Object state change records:
======

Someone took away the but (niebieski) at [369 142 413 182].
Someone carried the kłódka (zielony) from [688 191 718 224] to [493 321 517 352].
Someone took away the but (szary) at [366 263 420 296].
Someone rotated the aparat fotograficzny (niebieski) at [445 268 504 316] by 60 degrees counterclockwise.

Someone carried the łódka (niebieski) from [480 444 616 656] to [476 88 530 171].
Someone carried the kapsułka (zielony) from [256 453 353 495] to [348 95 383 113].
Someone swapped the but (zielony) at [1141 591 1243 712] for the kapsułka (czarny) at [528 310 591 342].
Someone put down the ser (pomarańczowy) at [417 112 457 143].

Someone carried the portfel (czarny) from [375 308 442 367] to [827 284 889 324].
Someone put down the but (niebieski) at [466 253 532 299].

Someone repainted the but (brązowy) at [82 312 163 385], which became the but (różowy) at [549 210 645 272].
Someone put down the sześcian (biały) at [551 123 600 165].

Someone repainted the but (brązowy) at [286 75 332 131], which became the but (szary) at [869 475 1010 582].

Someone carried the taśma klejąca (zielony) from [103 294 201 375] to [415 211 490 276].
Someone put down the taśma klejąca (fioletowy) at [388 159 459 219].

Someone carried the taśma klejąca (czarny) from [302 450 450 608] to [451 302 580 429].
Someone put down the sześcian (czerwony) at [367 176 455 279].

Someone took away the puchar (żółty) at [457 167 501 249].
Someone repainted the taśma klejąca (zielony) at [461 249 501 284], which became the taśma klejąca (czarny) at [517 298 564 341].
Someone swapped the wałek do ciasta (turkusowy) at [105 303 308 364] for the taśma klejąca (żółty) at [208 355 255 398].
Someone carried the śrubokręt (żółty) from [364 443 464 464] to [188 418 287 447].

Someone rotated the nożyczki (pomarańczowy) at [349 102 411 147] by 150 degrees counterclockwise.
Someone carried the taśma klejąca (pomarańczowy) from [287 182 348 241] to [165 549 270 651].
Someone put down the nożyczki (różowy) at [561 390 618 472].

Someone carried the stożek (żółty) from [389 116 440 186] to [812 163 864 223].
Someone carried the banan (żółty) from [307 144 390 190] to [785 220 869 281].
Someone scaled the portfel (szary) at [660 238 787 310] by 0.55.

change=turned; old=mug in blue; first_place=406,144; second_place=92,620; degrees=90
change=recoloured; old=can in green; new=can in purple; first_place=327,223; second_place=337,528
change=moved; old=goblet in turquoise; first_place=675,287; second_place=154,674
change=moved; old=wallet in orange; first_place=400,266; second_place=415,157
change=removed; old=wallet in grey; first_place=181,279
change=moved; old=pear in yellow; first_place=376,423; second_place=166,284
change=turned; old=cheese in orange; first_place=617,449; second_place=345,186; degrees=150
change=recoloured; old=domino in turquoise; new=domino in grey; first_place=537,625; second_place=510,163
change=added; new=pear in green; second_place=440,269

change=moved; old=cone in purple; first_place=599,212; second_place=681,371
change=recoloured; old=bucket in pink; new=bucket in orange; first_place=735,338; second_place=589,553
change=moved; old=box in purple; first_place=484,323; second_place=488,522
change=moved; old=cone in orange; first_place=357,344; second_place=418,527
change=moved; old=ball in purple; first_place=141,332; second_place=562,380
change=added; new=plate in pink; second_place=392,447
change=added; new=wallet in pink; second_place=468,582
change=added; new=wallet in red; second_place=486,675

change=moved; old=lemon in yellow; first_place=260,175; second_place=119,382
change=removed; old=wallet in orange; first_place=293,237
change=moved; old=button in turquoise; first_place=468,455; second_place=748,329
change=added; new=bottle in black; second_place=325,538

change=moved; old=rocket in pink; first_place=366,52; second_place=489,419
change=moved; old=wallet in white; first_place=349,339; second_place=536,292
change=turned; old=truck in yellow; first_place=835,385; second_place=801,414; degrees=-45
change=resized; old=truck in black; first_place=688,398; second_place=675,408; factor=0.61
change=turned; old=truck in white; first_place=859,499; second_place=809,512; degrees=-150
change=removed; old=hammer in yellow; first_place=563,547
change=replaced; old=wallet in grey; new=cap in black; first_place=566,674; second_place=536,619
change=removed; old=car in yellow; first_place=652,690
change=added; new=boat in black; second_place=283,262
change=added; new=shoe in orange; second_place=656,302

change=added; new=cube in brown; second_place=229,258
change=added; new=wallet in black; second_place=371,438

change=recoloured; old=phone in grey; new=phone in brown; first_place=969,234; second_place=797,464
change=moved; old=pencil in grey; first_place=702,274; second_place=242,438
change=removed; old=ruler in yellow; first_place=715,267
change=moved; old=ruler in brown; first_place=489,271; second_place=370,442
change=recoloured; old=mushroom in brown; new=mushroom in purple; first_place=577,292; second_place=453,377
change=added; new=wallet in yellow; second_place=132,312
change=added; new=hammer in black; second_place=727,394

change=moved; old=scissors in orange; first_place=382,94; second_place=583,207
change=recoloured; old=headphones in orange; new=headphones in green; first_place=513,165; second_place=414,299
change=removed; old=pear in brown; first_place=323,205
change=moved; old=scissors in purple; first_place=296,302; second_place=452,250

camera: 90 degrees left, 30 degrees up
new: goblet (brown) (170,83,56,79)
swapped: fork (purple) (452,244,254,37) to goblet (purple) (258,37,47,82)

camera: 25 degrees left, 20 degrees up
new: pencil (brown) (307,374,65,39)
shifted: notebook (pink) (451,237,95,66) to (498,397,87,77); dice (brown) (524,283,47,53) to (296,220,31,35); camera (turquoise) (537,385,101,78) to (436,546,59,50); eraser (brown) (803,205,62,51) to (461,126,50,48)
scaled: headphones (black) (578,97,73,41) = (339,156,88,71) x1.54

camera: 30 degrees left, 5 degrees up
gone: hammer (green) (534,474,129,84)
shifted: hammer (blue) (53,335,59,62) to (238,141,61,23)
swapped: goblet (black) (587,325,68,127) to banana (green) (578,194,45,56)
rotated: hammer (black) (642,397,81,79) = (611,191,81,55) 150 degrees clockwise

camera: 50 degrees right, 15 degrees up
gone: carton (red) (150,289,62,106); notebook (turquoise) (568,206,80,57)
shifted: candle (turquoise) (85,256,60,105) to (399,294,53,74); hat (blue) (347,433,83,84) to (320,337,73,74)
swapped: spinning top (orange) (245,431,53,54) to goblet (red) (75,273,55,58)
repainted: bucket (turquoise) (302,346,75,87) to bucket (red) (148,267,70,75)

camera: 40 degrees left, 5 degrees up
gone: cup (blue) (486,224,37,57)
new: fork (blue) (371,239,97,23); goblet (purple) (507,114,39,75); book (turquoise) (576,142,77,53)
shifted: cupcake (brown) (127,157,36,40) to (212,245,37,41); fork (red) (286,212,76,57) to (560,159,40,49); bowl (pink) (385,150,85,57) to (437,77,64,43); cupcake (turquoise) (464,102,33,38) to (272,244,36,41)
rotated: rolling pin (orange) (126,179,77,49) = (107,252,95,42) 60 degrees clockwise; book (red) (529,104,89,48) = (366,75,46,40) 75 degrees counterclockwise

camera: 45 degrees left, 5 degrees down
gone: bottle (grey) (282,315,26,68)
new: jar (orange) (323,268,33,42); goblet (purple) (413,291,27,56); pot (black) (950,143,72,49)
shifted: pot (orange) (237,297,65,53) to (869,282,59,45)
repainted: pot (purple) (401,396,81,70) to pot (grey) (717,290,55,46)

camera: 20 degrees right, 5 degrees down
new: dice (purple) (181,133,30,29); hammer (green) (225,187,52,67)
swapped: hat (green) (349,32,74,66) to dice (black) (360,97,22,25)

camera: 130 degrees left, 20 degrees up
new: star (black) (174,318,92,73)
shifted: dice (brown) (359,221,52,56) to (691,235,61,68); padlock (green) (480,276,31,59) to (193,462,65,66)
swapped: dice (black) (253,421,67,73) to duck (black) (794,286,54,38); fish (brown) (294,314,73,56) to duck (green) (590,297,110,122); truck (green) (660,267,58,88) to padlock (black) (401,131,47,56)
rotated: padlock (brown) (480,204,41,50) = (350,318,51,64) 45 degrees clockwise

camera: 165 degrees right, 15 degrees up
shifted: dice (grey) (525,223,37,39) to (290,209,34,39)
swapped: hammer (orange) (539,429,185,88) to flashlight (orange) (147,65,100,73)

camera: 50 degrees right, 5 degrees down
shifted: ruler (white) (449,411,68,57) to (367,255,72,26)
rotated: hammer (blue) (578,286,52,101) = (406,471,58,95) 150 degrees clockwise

======

[EXERCISE AIM] In your reply, restate exactly the lines from the start of the records above through the line holding "Someone took away the but (szary)", including both, and nothing else.

[SOLUTION FOR THIS TASK]
Someone took away the but (niebieski) at [369 142 413 182].
Someone carried the kłódka (zielony) from [688 191 718 224] to [493 321 517 352].
Someone took away the but (szary) at [366 263 420 296].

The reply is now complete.